*Given records*.
§ §
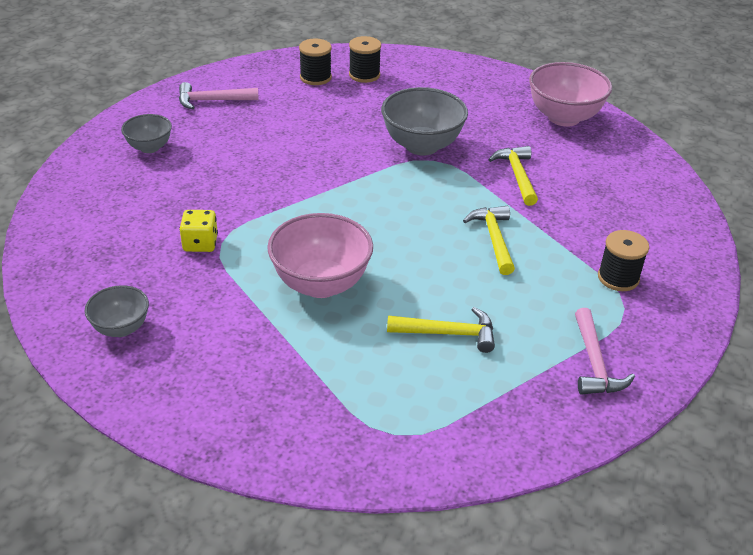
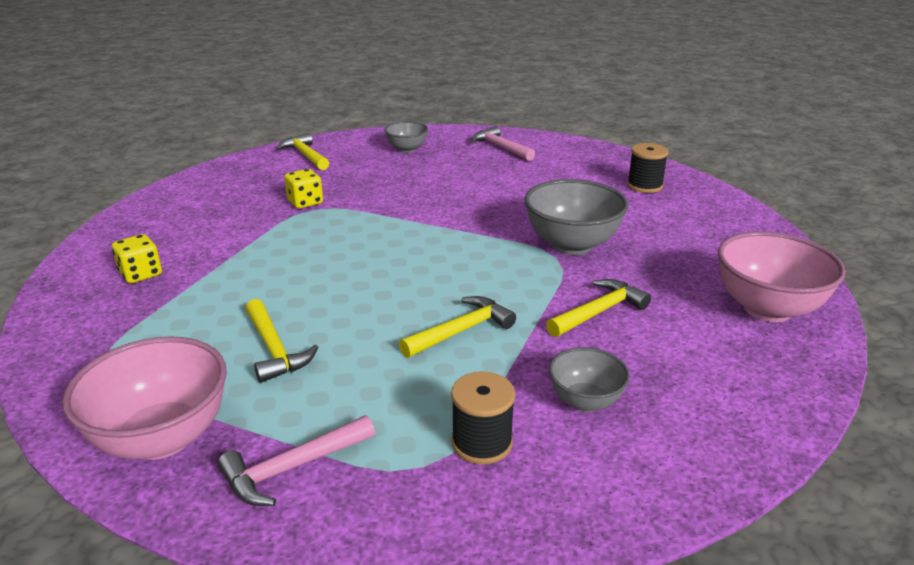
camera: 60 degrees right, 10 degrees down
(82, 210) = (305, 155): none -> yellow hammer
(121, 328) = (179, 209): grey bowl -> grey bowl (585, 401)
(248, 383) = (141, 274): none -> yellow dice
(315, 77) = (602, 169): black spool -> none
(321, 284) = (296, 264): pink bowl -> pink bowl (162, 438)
§ §
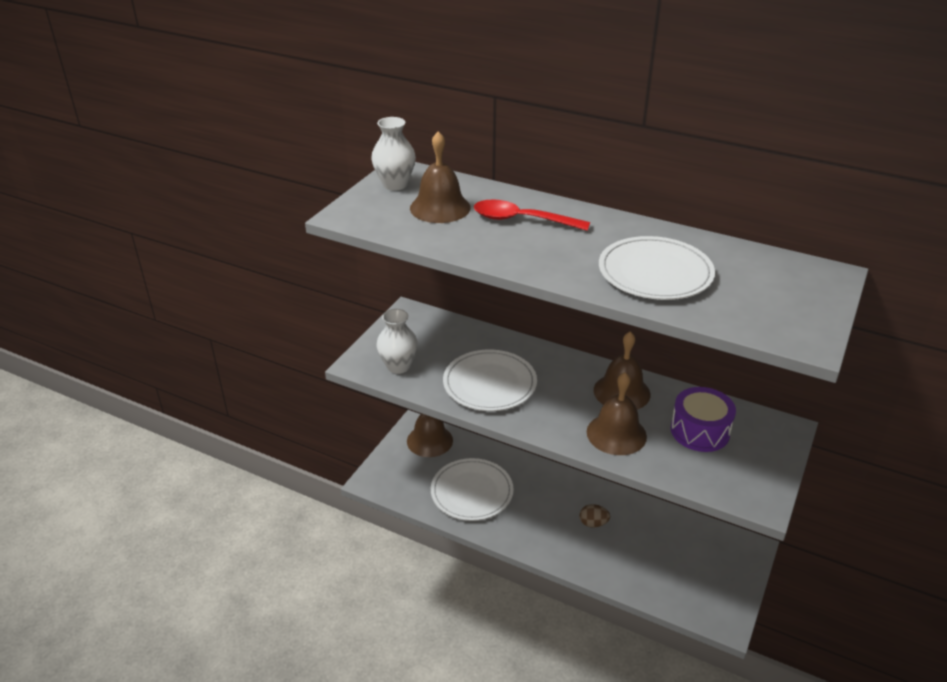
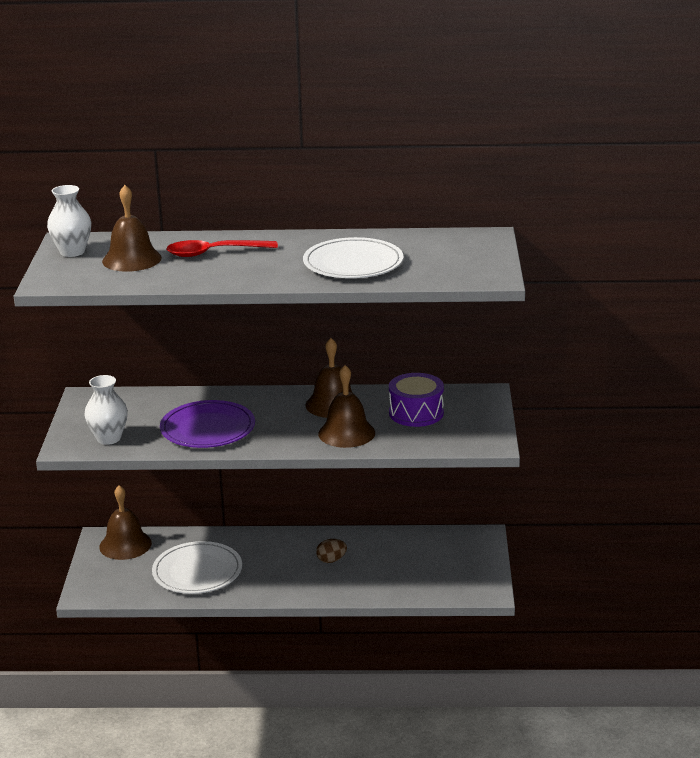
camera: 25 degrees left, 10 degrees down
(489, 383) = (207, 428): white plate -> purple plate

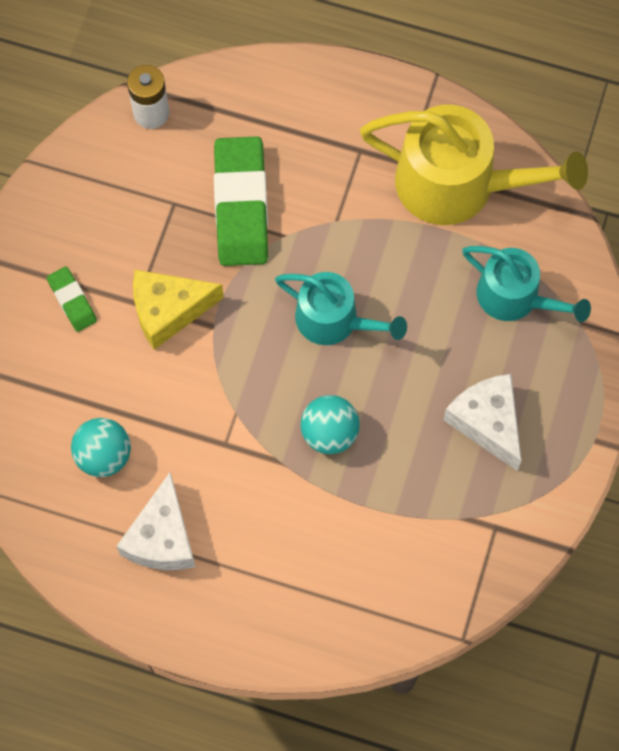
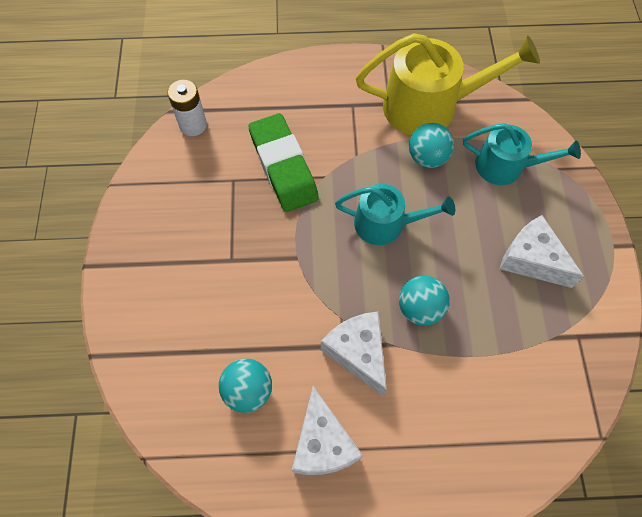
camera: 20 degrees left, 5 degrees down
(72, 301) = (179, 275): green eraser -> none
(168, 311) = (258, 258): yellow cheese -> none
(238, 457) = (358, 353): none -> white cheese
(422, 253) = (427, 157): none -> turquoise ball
§ §
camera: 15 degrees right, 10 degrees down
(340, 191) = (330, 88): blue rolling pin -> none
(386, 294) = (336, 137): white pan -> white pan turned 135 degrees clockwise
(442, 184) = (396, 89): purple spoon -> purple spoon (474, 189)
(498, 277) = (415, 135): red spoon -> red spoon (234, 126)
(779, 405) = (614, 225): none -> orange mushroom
§ §
*Your goal*.
How would the lines above read from the one with "(489, 383) = (207, 428): white" to the one with "(422, 253) = (427, 157): none", inclusive, with no pictures? Write them out exactly.

*Written answer*.
(489, 383) = (207, 428): white plate -> purple plate

camera: 20 degrees left, 5 degrees down
(72, 301) = (179, 275): green eraser -> none
(168, 311) = (258, 258): yellow cheese -> none
(238, 457) = (358, 353): none -> white cheese
(422, 253) = (427, 157): none -> turquoise ball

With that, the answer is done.